======== RECORDS TO PROCESS ========

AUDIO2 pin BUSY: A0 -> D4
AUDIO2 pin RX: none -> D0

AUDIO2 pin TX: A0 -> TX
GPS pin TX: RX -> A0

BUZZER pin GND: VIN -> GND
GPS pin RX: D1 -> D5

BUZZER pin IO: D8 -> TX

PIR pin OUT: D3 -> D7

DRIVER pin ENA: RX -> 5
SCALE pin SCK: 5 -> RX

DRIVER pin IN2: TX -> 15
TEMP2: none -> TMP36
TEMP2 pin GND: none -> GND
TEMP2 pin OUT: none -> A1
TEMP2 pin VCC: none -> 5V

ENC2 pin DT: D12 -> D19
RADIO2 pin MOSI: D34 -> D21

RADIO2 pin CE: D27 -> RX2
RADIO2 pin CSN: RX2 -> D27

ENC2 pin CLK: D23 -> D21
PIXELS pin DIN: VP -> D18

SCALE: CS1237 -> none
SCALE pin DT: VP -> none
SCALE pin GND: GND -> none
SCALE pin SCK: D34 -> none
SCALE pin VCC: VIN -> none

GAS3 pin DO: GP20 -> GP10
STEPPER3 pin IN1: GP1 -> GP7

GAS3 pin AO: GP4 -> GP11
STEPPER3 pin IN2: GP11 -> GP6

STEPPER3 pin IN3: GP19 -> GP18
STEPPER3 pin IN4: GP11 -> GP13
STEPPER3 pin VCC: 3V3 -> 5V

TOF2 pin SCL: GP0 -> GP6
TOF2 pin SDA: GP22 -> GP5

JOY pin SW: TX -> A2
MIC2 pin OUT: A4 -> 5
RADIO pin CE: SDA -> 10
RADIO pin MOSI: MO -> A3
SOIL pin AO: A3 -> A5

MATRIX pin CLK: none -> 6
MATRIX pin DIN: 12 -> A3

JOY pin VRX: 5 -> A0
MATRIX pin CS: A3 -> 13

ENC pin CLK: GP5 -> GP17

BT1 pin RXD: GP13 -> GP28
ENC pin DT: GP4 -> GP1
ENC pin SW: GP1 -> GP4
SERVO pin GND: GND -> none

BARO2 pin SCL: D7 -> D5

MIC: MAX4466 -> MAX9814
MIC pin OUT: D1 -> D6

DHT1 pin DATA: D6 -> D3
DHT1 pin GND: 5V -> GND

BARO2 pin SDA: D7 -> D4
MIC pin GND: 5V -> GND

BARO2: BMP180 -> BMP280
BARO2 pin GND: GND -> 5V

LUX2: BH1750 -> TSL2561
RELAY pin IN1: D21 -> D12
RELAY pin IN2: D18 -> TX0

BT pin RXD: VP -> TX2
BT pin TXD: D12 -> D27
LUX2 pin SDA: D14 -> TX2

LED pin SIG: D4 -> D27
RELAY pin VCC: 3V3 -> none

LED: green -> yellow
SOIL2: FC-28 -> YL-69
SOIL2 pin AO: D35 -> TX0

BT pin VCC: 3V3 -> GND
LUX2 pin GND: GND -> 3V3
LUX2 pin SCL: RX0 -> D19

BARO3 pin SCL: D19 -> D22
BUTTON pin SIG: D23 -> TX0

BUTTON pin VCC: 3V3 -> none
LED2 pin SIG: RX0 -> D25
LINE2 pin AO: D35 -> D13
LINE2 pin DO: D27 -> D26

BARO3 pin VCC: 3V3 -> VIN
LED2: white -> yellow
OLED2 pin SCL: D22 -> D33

========

**YOUR ASSIGNMENT:** Only the lines from the one with "SERVO pin GND: GND -> none" through the end of the records above are to be copied, exactly as written.

**RESULT FOR THIS TASK:**
SERVO pin GND: GND -> none

BARO2 pin SCL: D7 -> D5

MIC: MAX4466 -> MAX9814
MIC pin OUT: D1 -> D6

DHT1 pin DATA: D6 -> D3
DHT1 pin GND: 5V -> GND

BARO2 pin SDA: D7 -> D4
MIC pin GND: 5V -> GND

BARO2: BMP180 -> BMP280
BARO2 pin GND: GND -> 5V

LUX2: BH1750 -> TSL2561
RELAY pin IN1: D21 -> D12
RELAY pin IN2: D18 -> TX0

BT pin RXD: VP -> TX2
BT pin TXD: D12 -> D27
LUX2 pin SDA: D14 -> TX2

LED pin SIG: D4 -> D27
RELAY pin VCC: 3V3 -> none

LED: green -> yellow
SOIL2: FC-28 -> YL-69
SOIL2 pin AO: D35 -> TX0

BT pin VCC: 3V3 -> GND
LUX2 pin GND: GND -> 3V3
LUX2 pin SCL: RX0 -> D19

BARO3 pin SCL: D19 -> D22
BUTTON pin SIG: D23 -> TX0

BUTTON pin VCC: 3V3 -> none
LED2 pin SIG: RX0 -> D25
LINE2 pin AO: D35 -> D13
LINE2 pin DO: D27 -> D26

BARO3 pin VCC: 3V3 -> VIN
LED2: white -> yellow
OLED2 pin SCL: D22 -> D33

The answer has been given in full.